- **Task requirements**: Among the entries below, find every line that contains the string "VBAT", then copy it.

- **Saved entries**:
════

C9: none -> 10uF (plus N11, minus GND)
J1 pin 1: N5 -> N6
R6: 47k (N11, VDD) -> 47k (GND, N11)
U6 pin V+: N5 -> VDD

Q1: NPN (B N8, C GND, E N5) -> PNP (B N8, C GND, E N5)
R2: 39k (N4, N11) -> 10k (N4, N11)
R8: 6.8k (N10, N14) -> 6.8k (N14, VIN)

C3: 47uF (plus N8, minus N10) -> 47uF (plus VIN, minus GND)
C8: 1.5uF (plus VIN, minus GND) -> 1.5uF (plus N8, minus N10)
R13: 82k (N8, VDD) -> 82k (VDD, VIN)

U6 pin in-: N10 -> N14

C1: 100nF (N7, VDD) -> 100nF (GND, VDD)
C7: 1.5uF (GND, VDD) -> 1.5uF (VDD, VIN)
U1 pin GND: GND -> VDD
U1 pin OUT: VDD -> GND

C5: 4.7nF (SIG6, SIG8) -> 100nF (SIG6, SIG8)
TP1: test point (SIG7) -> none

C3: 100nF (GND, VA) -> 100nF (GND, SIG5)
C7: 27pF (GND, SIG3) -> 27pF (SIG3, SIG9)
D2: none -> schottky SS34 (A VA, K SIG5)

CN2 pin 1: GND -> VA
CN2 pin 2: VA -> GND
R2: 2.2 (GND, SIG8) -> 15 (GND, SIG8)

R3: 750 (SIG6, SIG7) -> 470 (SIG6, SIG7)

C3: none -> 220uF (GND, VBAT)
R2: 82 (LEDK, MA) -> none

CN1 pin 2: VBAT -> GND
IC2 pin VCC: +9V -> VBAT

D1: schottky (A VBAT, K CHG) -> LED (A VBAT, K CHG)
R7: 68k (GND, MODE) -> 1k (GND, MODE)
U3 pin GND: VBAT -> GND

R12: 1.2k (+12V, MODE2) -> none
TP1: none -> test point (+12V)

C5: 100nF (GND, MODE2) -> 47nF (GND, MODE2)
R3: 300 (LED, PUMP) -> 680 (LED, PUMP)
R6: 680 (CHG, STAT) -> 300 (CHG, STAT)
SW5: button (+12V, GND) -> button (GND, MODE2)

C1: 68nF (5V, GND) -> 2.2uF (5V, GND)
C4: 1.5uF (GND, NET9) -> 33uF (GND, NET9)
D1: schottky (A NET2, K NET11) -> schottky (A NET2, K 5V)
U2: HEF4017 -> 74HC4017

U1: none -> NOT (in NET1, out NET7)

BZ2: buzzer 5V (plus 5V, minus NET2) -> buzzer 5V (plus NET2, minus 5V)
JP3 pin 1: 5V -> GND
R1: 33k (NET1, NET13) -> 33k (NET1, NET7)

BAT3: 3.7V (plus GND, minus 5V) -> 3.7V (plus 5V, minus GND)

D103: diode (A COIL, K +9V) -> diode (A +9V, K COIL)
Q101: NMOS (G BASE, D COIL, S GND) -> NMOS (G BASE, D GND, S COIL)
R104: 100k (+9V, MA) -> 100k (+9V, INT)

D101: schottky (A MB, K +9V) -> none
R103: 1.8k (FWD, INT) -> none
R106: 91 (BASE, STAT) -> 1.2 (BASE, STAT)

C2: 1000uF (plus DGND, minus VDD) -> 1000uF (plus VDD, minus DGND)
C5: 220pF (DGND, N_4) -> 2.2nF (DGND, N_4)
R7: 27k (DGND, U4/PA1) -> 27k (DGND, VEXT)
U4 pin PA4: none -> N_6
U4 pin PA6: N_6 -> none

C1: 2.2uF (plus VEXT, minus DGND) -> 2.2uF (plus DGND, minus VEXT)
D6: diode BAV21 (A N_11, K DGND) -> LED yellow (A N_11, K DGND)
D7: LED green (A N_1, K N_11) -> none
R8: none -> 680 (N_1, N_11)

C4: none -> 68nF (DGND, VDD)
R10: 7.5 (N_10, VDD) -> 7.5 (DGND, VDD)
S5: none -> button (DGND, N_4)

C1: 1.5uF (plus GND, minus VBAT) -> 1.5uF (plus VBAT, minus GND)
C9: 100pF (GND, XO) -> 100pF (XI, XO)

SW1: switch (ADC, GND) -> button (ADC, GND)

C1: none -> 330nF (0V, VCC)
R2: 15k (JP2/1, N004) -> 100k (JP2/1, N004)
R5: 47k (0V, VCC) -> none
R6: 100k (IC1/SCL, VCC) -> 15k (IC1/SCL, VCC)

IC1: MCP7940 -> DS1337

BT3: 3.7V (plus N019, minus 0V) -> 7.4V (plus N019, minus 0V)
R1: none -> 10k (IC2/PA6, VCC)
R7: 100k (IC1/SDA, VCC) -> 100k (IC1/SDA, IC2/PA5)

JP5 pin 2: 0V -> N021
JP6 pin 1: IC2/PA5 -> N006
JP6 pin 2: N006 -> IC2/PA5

════

- **Solution to this exercise**:
C3: none -> 220uF (GND, VBAT)
CN1 pin 2: VBAT -> GND
IC2 pin VCC: +9V -> VBAT
D1: schottky (A VBAT, K CHG) -> LED (A VBAT, K CHG)
U3 pin GND: VBAT -> GND
C1: 1.5uF (plus GND, minus VBAT) -> 1.5uF (plus VBAT, minus GND)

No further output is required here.